## DATA TO PROCESS
--------------------------------

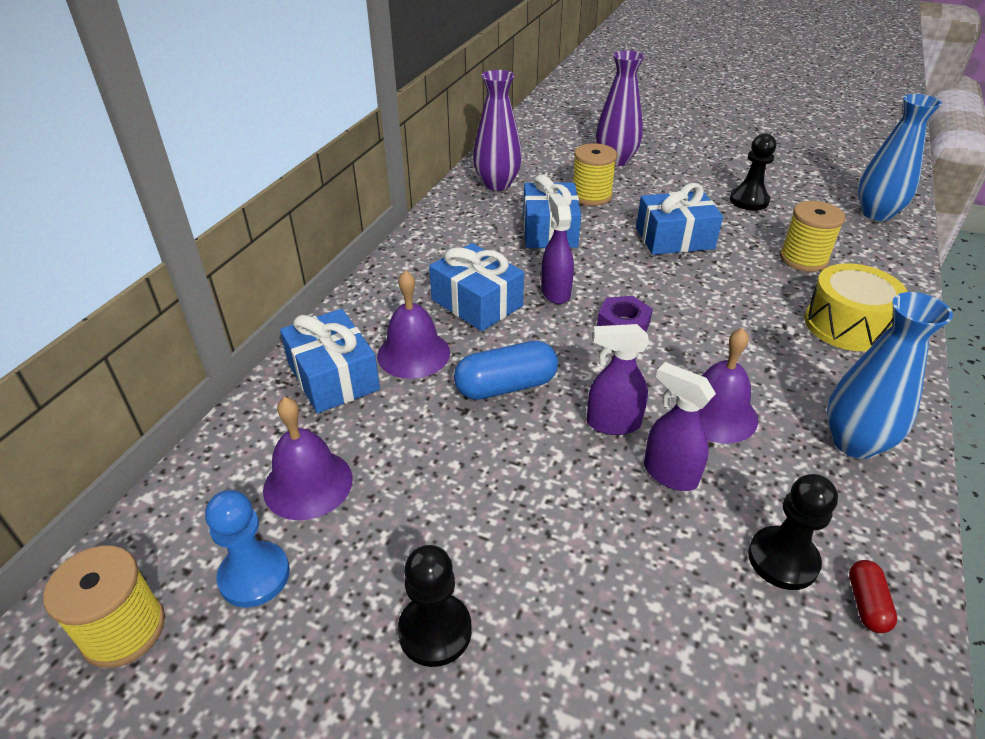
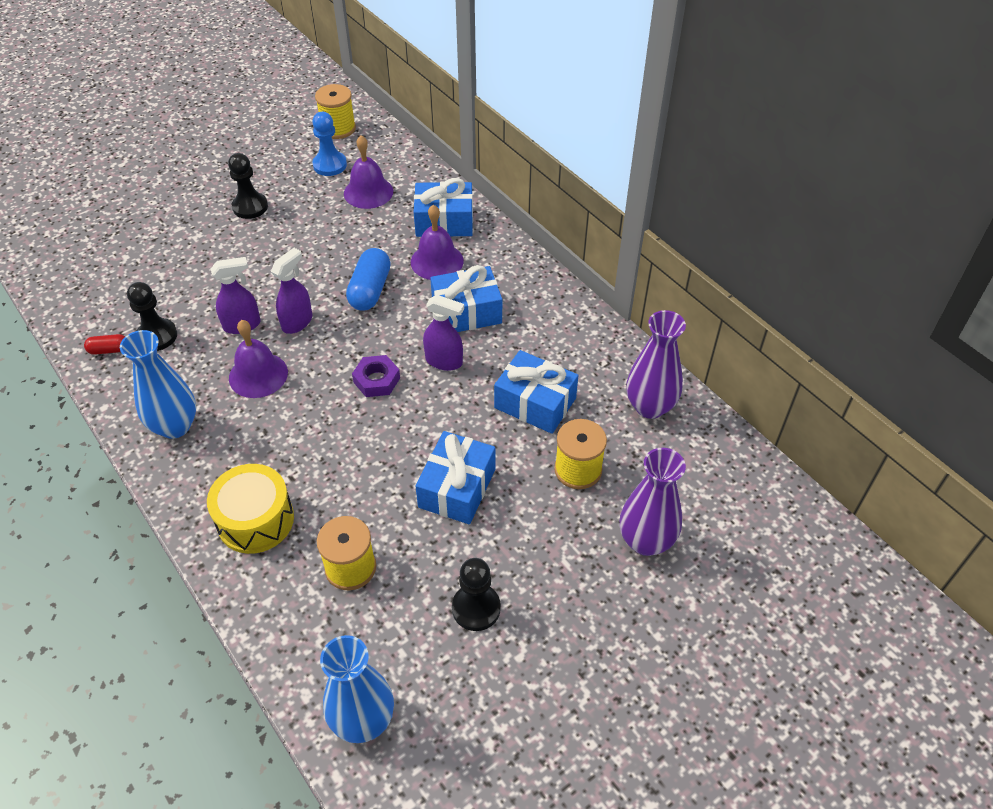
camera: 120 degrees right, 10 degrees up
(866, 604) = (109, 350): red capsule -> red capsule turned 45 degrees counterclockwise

--------------------------------

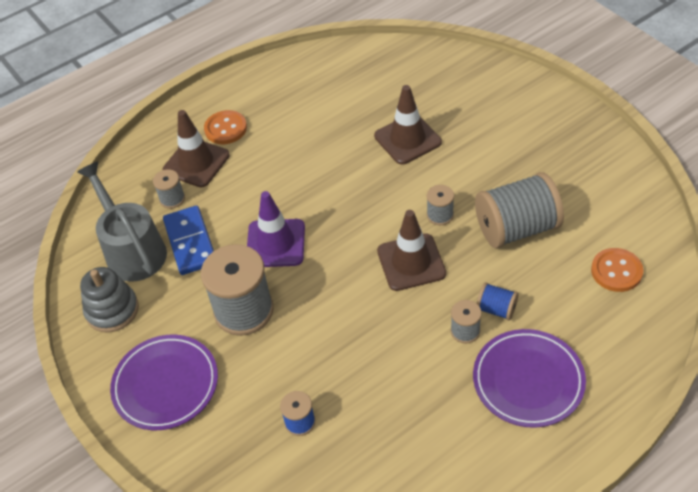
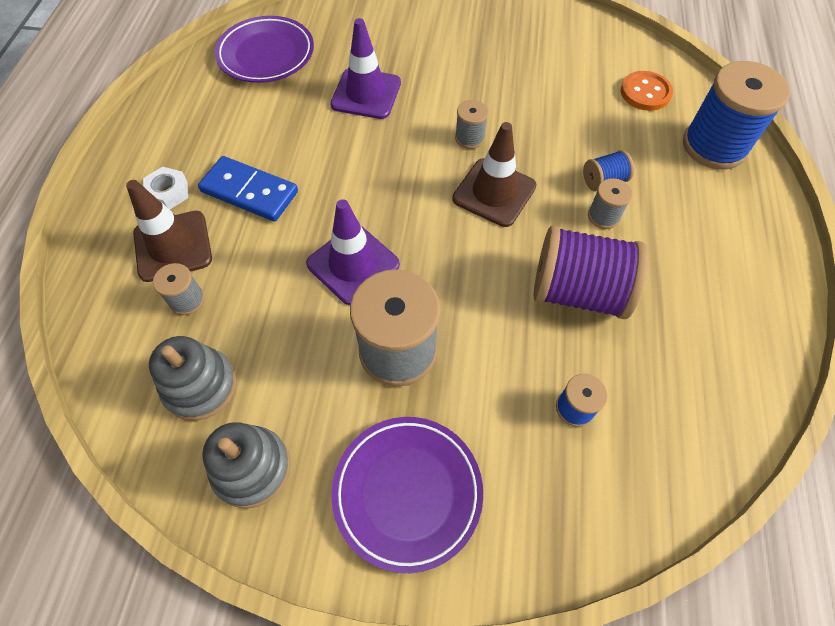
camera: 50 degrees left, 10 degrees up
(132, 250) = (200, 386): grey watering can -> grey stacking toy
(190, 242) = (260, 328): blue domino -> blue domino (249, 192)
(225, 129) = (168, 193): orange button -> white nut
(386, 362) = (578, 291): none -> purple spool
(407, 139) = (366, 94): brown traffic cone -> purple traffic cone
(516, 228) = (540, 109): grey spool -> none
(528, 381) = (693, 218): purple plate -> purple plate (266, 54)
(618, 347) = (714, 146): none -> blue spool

--------------------------------

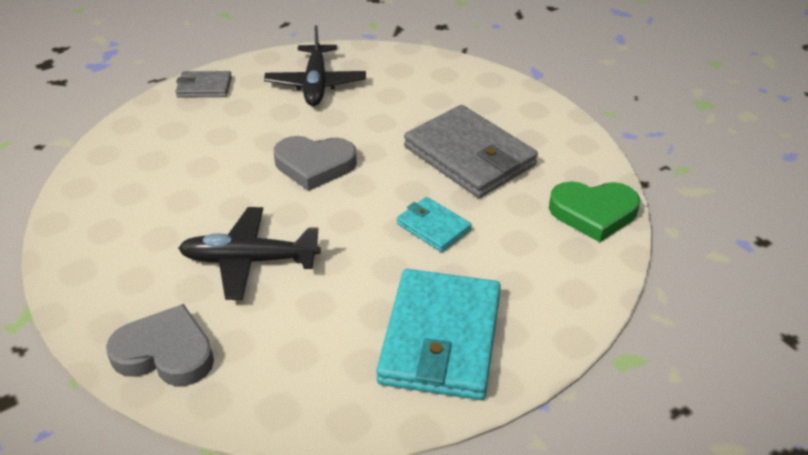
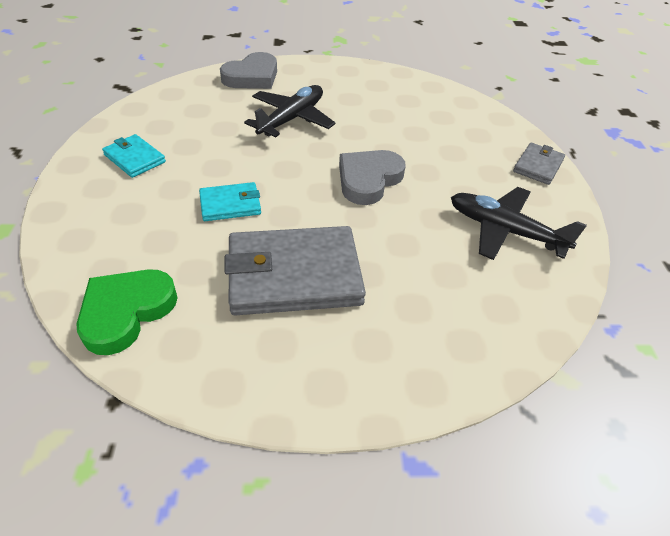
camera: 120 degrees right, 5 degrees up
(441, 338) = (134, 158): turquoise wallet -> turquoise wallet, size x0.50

--------------------------------

## WHAT IS EXPECTED
Set down precisely the lines above between the line holding "(407, 139) = (366, 94): brown" and the line holding "(618, 347) = (714, 146): none -> blue spool", inclusive, and nothing beyond them.

## ANSWER BOX
(407, 139) = (366, 94): brown traffic cone -> purple traffic cone
(516, 228) = (540, 109): grey spool -> none
(528, 381) = (693, 218): purple plate -> purple plate (266, 54)
(618, 347) = (714, 146): none -> blue spool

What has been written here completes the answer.